● **Directive**
Write out the lines below without any changes, starting with the line that contains "Who is more" and going through the line that contains "Locate an element".

···

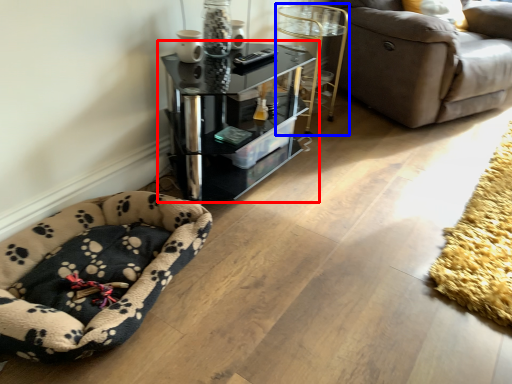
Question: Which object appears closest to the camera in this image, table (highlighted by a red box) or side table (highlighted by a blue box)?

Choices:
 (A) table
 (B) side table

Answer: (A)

···

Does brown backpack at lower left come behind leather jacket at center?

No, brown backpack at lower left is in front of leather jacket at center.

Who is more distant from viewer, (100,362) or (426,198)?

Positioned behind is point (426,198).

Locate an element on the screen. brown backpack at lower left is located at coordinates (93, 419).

···

● **Output for this exercise**
Who is more distant from viewer, (100,362) or (426,198)?

Positioned behind is point (426,198).

Locate an element on the screen. brown backpack at lower left is located at coordinates (93, 419).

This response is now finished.